RECORDS TO USE:
────────

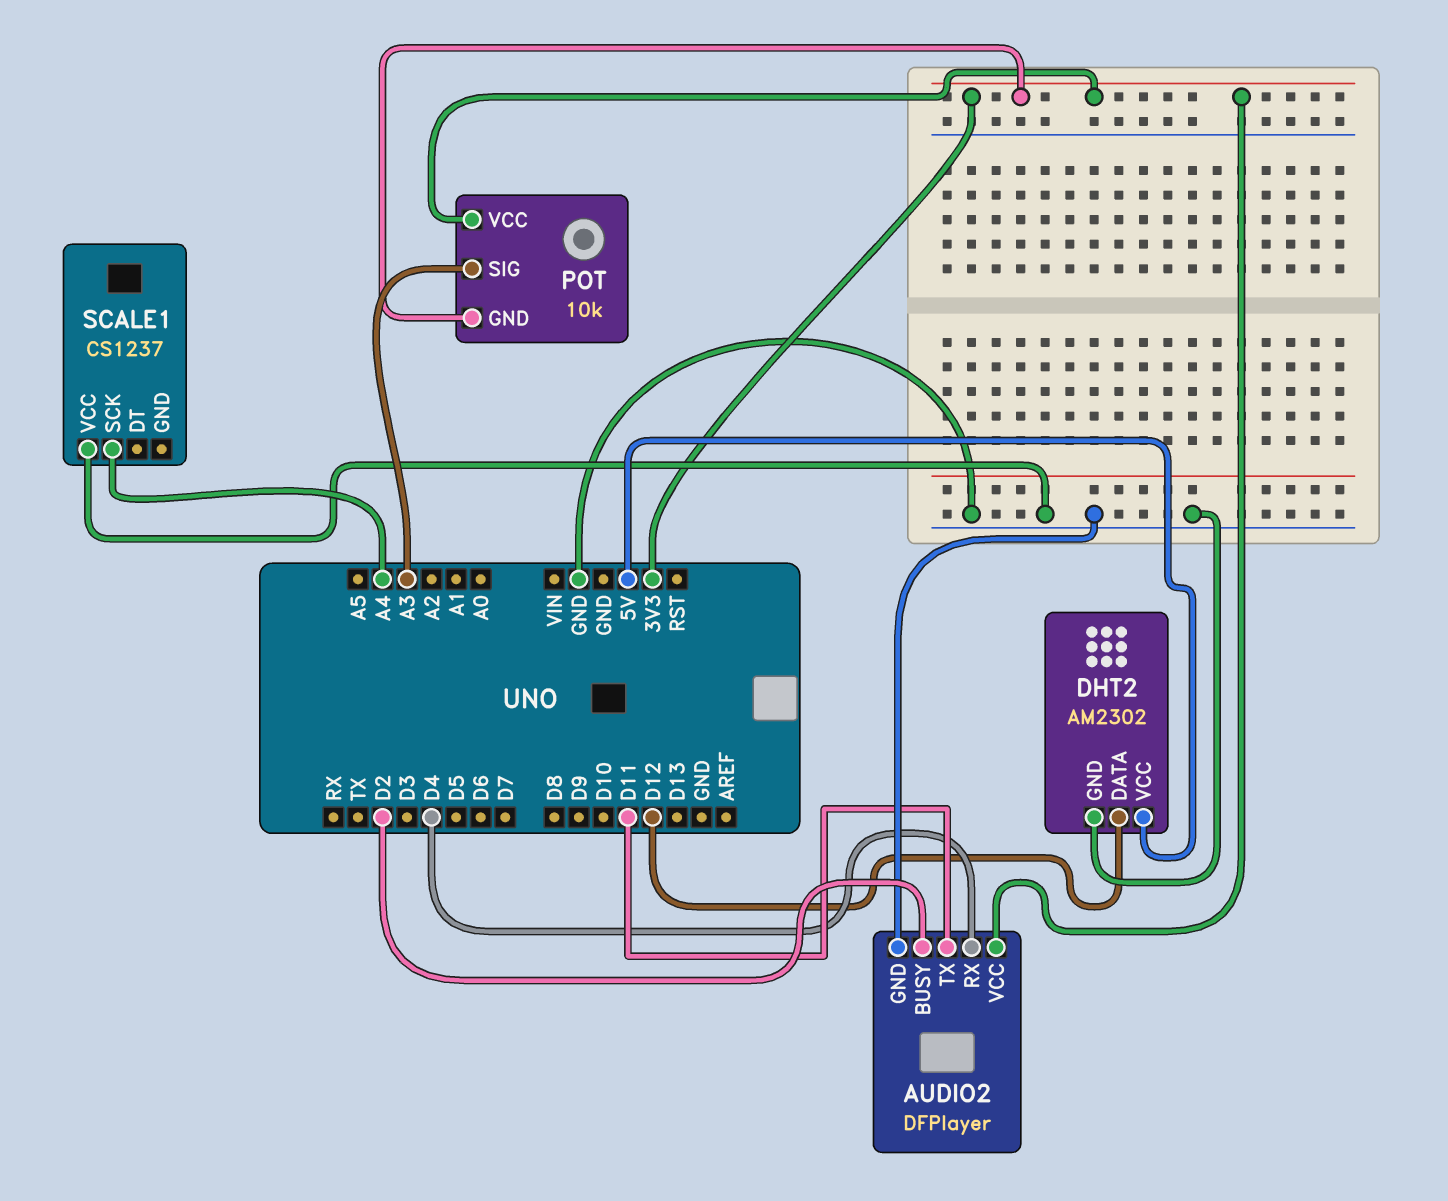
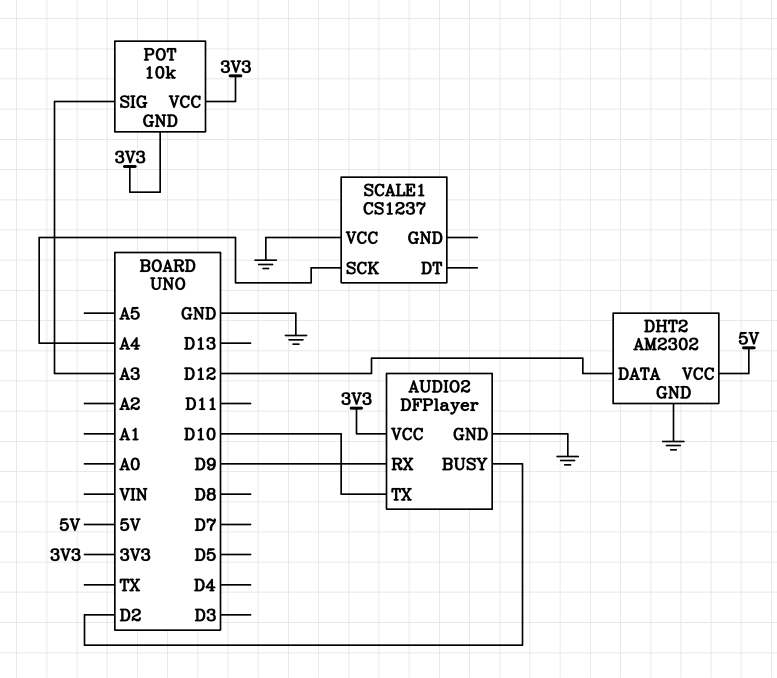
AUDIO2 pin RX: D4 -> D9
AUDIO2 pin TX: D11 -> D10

────────

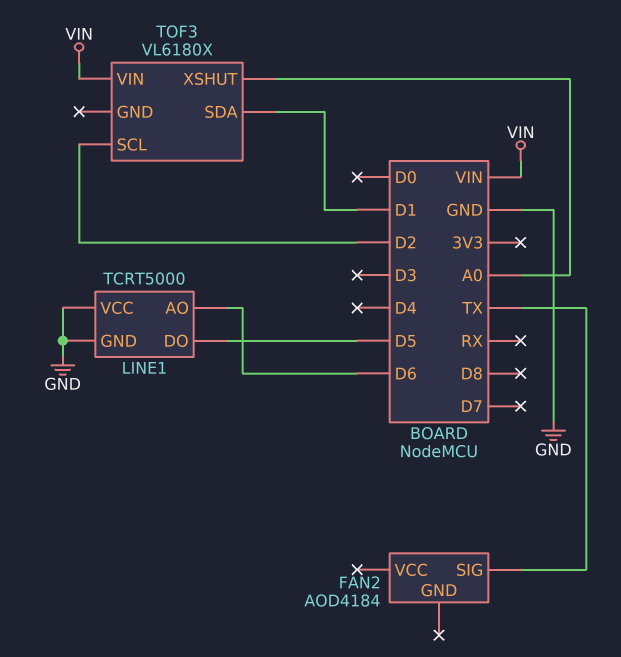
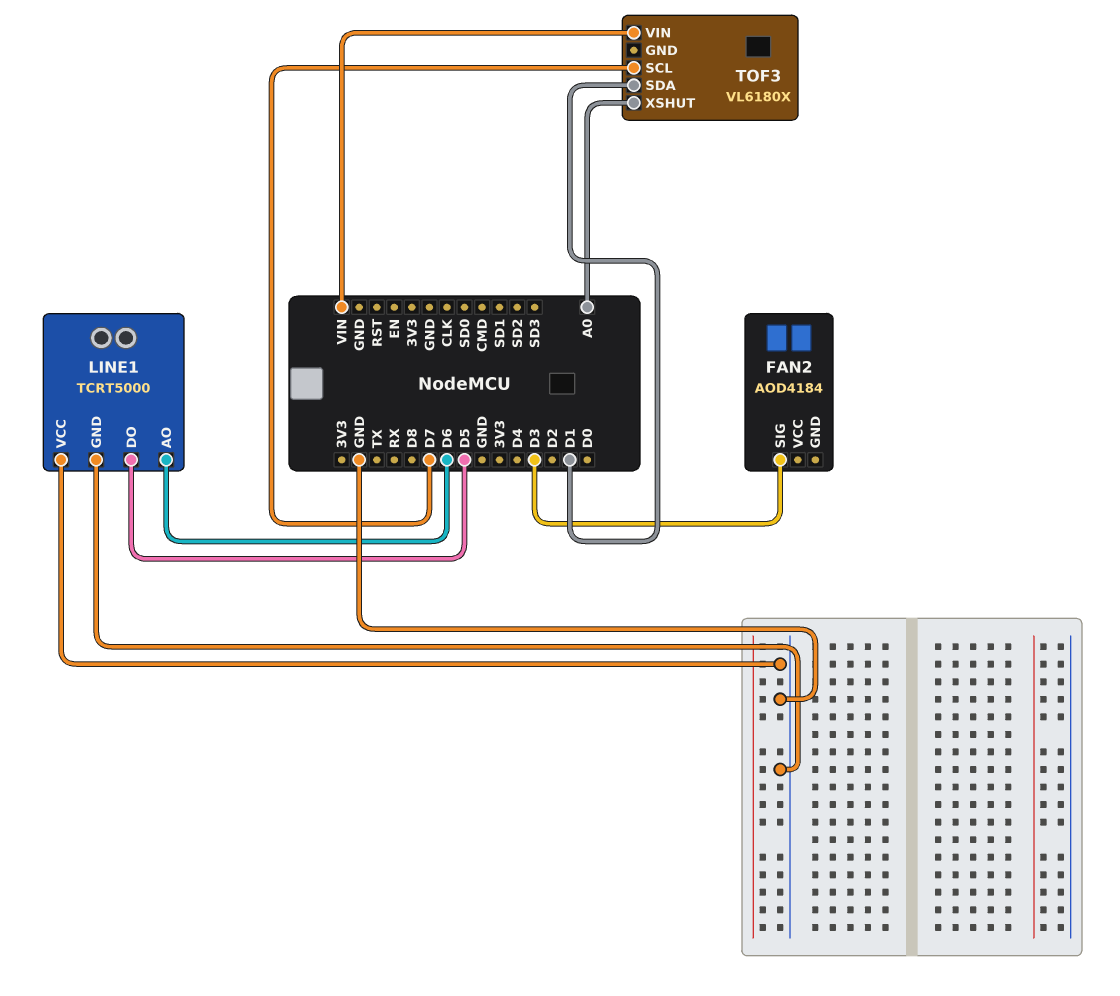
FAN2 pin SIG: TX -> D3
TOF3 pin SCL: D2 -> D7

────────

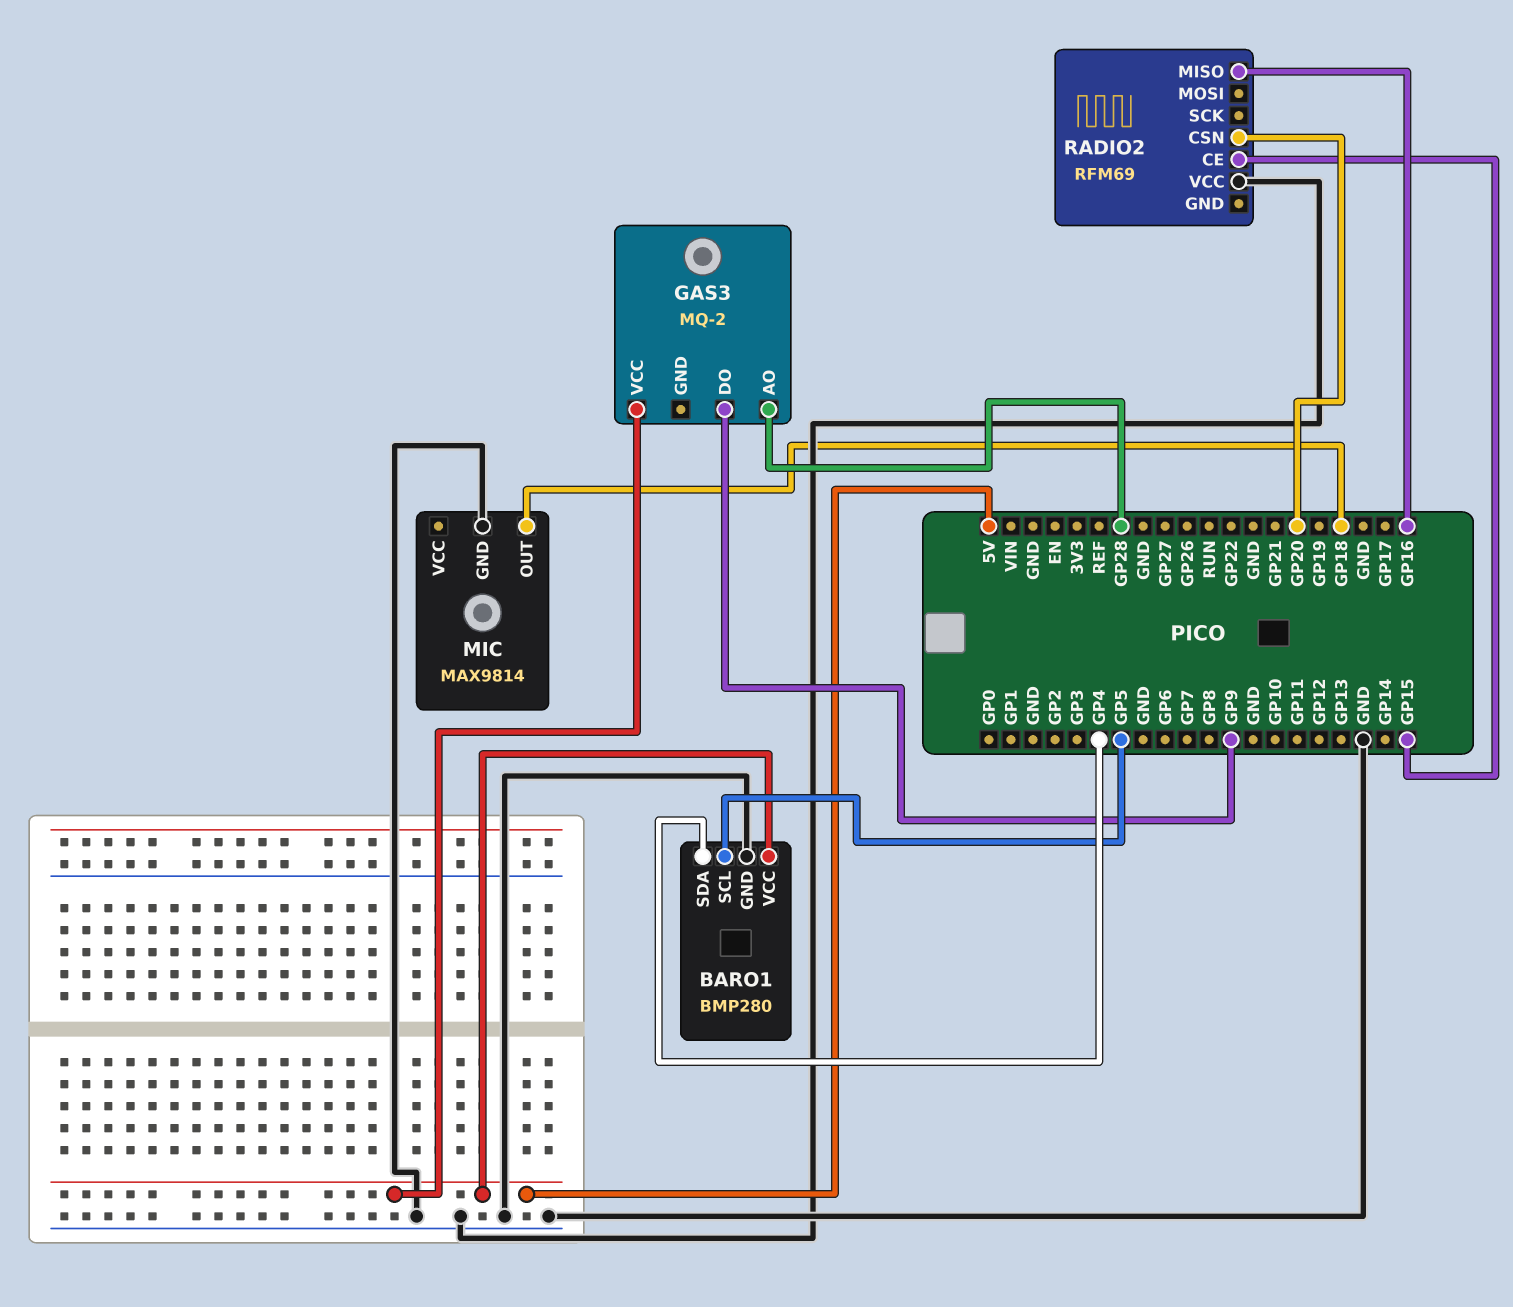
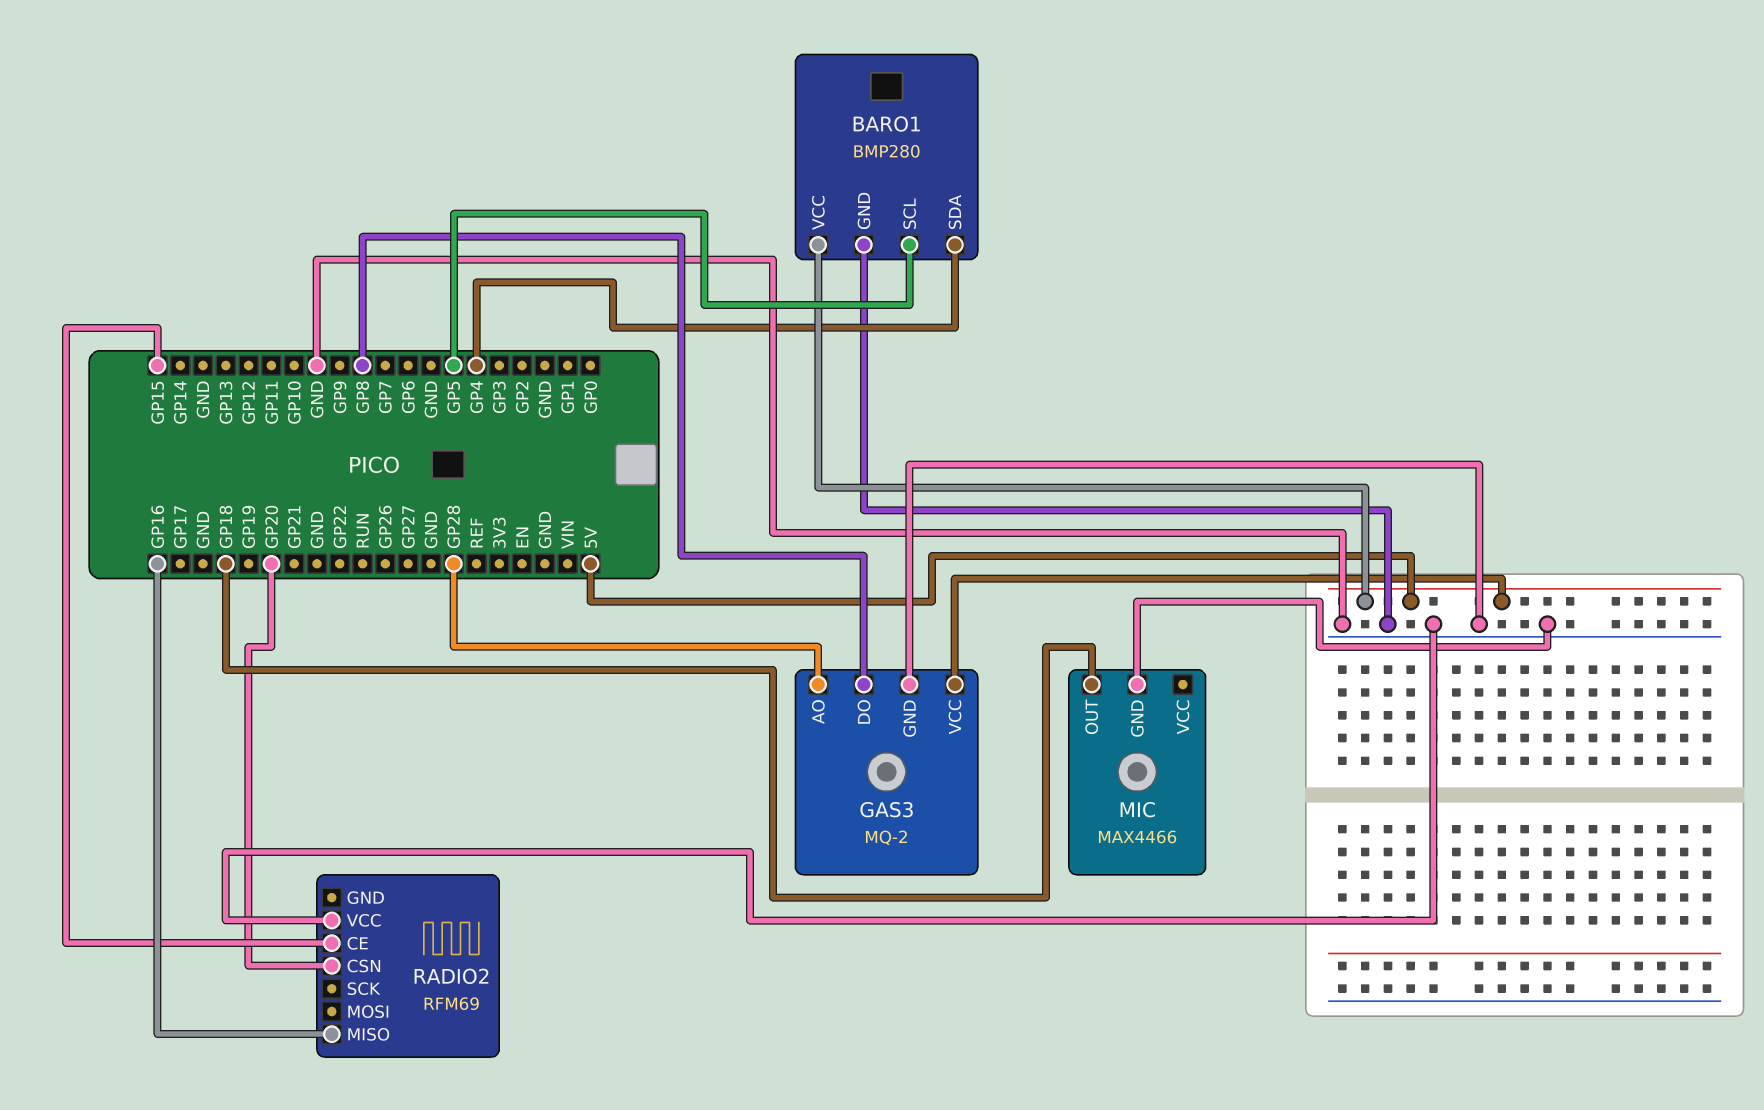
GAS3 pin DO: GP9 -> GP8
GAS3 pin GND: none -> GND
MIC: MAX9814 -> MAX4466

────────

WHAT NEEDS TO BE DONE: Return only the part of the records above that opens with the line containing "GAS3 pin DO: GP9 -> GP8" and closes with the line containing "MIC: MAX9814 -> MAX4466", ends included.

EXERCISE RESULT:
GAS3 pin DO: GP9 -> GP8
GAS3 pin GND: none -> GND
MIC: MAX9814 -> MAX4466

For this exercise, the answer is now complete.